§ Data extracts

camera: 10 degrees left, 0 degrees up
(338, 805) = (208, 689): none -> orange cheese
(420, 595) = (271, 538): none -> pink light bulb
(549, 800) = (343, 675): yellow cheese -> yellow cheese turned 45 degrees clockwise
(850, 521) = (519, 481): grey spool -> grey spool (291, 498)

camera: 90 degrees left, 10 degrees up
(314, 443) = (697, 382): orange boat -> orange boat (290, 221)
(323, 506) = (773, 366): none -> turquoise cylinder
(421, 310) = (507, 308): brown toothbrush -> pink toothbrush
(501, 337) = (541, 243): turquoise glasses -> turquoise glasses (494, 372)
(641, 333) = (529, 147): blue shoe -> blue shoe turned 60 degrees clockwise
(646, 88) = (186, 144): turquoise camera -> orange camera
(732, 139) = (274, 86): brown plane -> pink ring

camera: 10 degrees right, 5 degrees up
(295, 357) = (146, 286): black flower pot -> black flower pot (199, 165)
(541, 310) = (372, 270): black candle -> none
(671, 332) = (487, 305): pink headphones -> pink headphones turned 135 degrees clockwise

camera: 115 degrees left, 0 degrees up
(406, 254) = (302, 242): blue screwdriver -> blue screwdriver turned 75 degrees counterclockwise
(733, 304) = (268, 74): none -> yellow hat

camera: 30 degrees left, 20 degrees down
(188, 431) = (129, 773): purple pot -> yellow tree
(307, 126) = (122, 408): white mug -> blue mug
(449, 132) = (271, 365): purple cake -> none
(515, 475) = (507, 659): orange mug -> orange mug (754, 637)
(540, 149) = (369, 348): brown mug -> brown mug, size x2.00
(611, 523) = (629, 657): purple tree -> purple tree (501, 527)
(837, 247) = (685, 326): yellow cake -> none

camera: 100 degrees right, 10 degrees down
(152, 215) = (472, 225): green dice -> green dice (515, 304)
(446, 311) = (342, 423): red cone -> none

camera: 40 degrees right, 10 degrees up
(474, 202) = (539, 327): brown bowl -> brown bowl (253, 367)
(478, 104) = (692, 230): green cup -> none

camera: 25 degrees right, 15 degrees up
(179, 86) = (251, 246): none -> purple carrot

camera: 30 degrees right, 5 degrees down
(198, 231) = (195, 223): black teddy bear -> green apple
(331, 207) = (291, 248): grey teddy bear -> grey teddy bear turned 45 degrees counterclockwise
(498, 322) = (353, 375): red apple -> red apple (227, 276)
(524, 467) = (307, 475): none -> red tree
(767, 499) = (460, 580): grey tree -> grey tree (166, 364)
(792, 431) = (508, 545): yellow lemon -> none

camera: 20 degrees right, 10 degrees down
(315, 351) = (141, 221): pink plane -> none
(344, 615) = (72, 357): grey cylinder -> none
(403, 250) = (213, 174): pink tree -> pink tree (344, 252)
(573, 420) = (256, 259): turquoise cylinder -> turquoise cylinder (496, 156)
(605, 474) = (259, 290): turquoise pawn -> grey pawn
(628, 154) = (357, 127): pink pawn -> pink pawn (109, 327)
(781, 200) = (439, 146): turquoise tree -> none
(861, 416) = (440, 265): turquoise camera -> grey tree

§ Task instructions
Transcribe the listing from start to finish, exactly as given.

§ Response box
camera: 10 degrees left, 0 degrees up
(338, 805) = (208, 689): none -> orange cheese
(420, 595) = (271, 538): none -> pink light bulb
(549, 800) = (343, 675): yellow cheese -> yellow cheese turned 45 degrees clockwise
(850, 521) = (519, 481): grey spool -> grey spool (291, 498)

camera: 90 degrees left, 10 degrees up
(314, 443) = (697, 382): orange boat -> orange boat (290, 221)
(323, 506) = (773, 366): none -> turquoise cylinder
(421, 310) = (507, 308): brown toothbrush -> pink toothbrush
(501, 337) = (541, 243): turquoise glasses -> turquoise glasses (494, 372)
(641, 333) = (529, 147): blue shoe -> blue shoe turned 60 degrees clockwise
(646, 88) = (186, 144): turquoise camera -> orange camera
(732, 139) = (274, 86): brown plane -> pink ring

camera: 10 degrees right, 5 degrees up
(295, 357) = (146, 286): black flower pot -> black flower pot (199, 165)
(541, 310) = (372, 270): black candle -> none
(671, 332) = (487, 305): pink headphones -> pink headphones turned 135 degrees clockwise

camera: 115 degrees left, 0 degrees up
(406, 254) = (302, 242): blue screwdriver -> blue screwdriver turned 75 degrees counterclockwise
(733, 304) = (268, 74): none -> yellow hat

camera: 30 degrees left, 20 degrees down
(188, 431) = (129, 773): purple pot -> yellow tree
(307, 126) = (122, 408): white mug -> blue mug
(449, 132) = (271, 365): purple cake -> none
(515, 475) = (507, 659): orange mug -> orange mug (754, 637)
(540, 149) = (369, 348): brown mug -> brown mug, size x2.00
(611, 523) = (629, 657): purple tree -> purple tree (501, 527)
(837, 247) = (685, 326): yellow cake -> none

camera: 100 degrees right, 10 degrees down
(152, 215) = (472, 225): green dice -> green dice (515, 304)
(446, 311) = (342, 423): red cone -> none

camera: 40 degrees right, 10 degrees up
(474, 202) = (539, 327): brown bowl -> brown bowl (253, 367)
(478, 104) = (692, 230): green cup -> none

camera: 25 degrees right, 15 degrees up
(179, 86) = (251, 246): none -> purple carrot

camera: 30 degrees right, 5 degrees down
(198, 231) = (195, 223): black teddy bear -> green apple
(331, 207) = (291, 248): grey teddy bear -> grey teddy bear turned 45 degrees counterclockwise
(498, 322) = (353, 375): red apple -> red apple (227, 276)
(524, 467) = (307, 475): none -> red tree
(767, 499) = (460, 580): grey tree -> grey tree (166, 364)
(792, 431) = (508, 545): yellow lemon -> none

camera: 20 degrees right, 10 degrees down
(315, 351) = (141, 221): pink plane -> none
(344, 615) = (72, 357): grey cylinder -> none
(403, 250) = (213, 174): pink tree -> pink tree (344, 252)
(573, 420) = (256, 259): turquoise cylinder -> turquoise cylinder (496, 156)
(605, 474) = (259, 290): turquoise pawn -> grey pawn
(628, 154) = (357, 127): pink pawn -> pink pawn (109, 327)
(781, 200) = (439, 146): turquoise tree -> none
(861, 416) = (440, 265): turquoise camera -> grey tree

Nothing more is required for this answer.